## Exercise details
Lines from the one with "LCD2 pin SDA: 5 -> SCL" through the end of the records, and no others, are what the answer should contain, copied exactly; please keep pictures out.

:: Source material

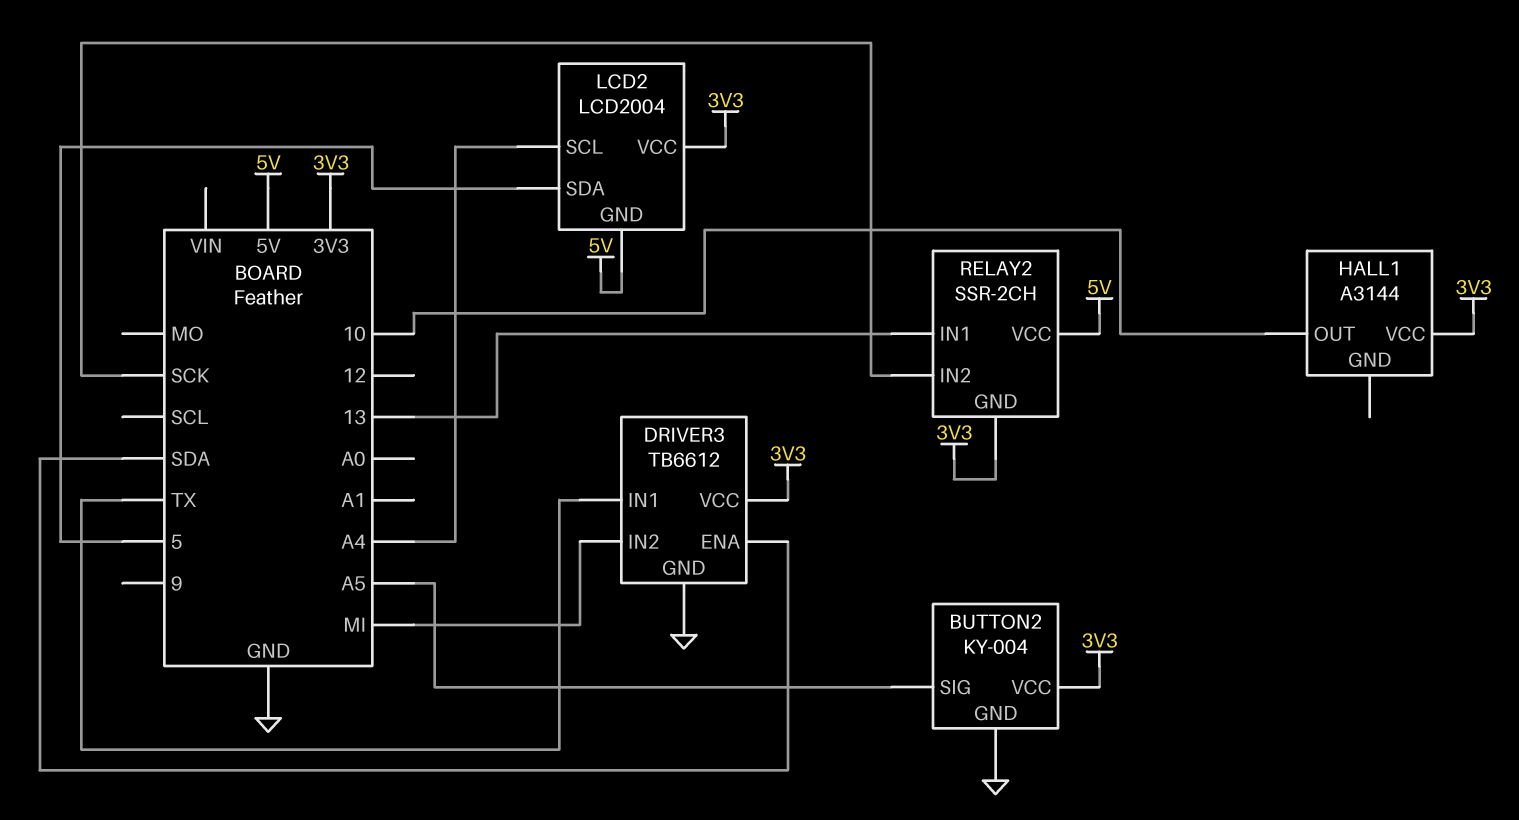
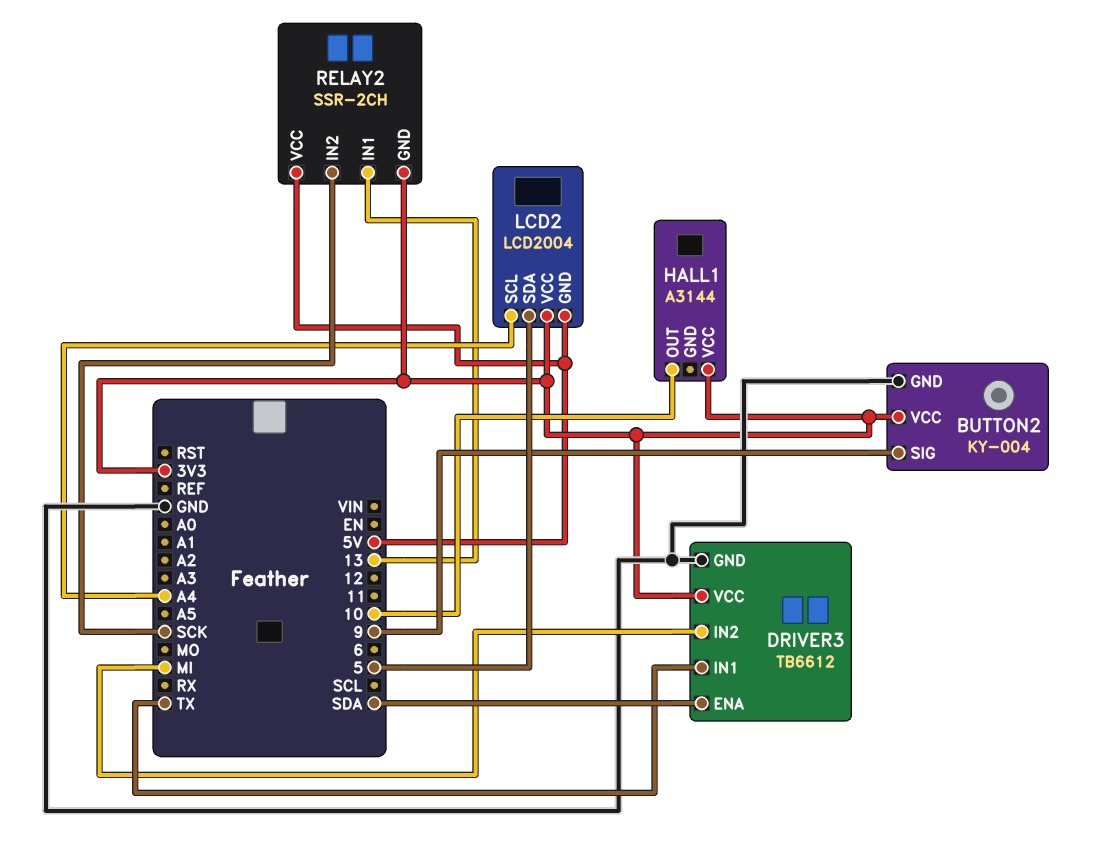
BUTTON2 pin SIG: A5 -> 9

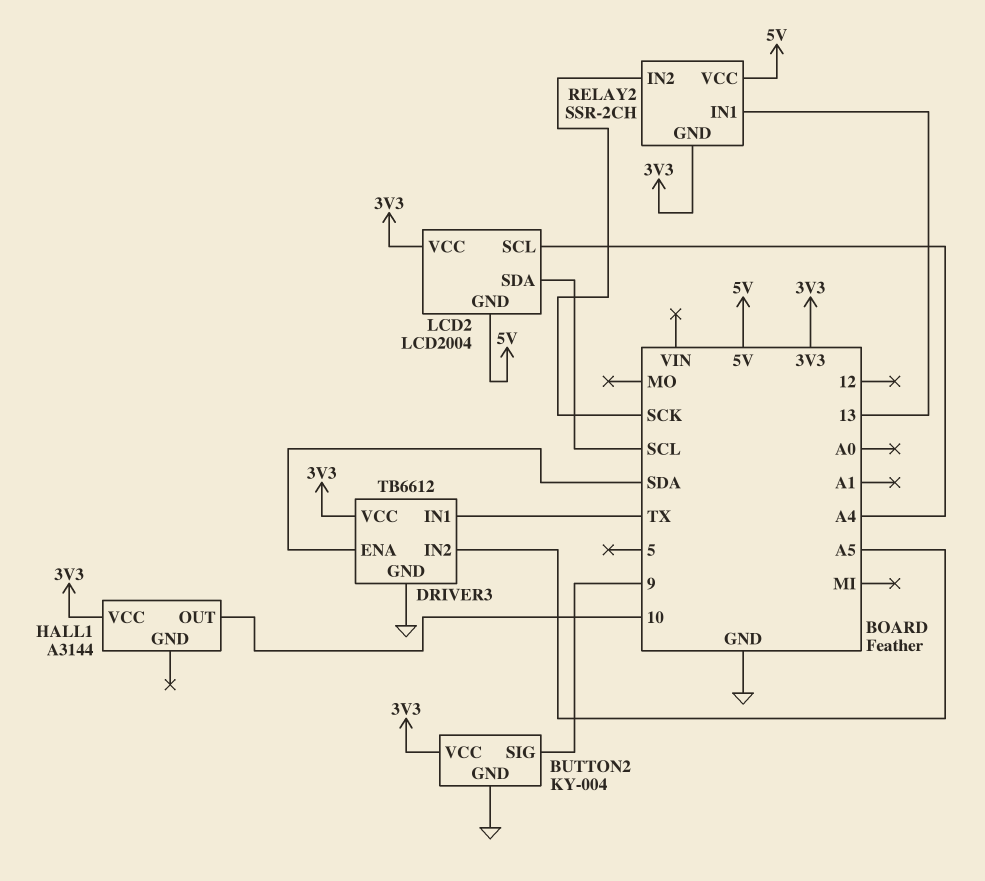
DRIVER3 pin IN2: MI -> A5
LCD2 pin SDA: 5 -> SCL

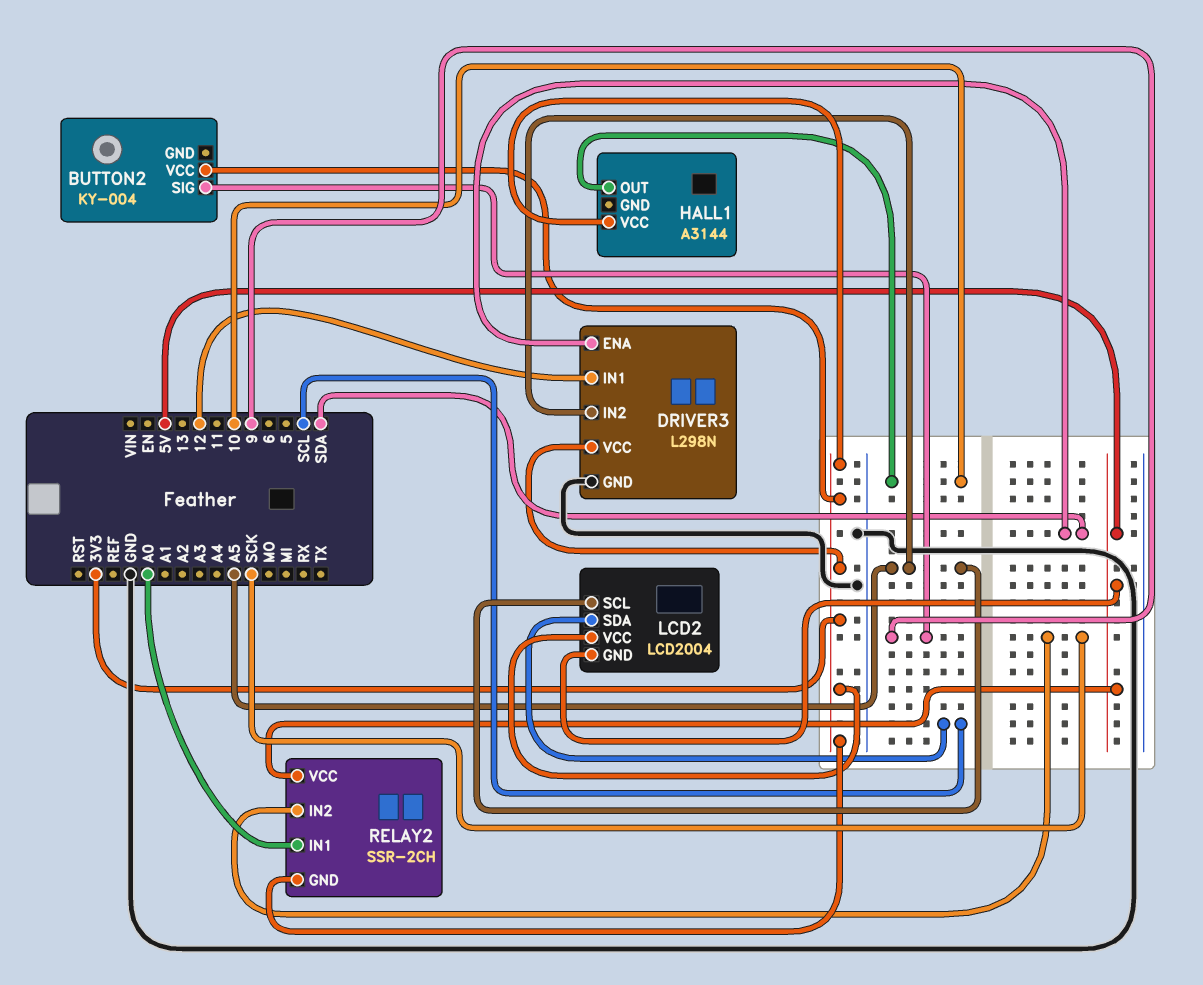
BUTTON2 pin GND: GND -> none
DRIVER3: TB6612 -> L298N
DRIVER3 pin IN1: TX -> 12
LCD2 pin SCL: A4 -> A5
RELAY2 pin IN1: 13 -> A0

::::

## Written reply
LCD2 pin SDA: 5 -> SCL

BUTTON2 pin GND: GND -> none
DRIVER3: TB6612 -> L298N
DRIVER3 pin IN1: TX -> 12
LCD2 pin SCL: A4 -> A5
RELAY2 pin IN1: 13 -> A0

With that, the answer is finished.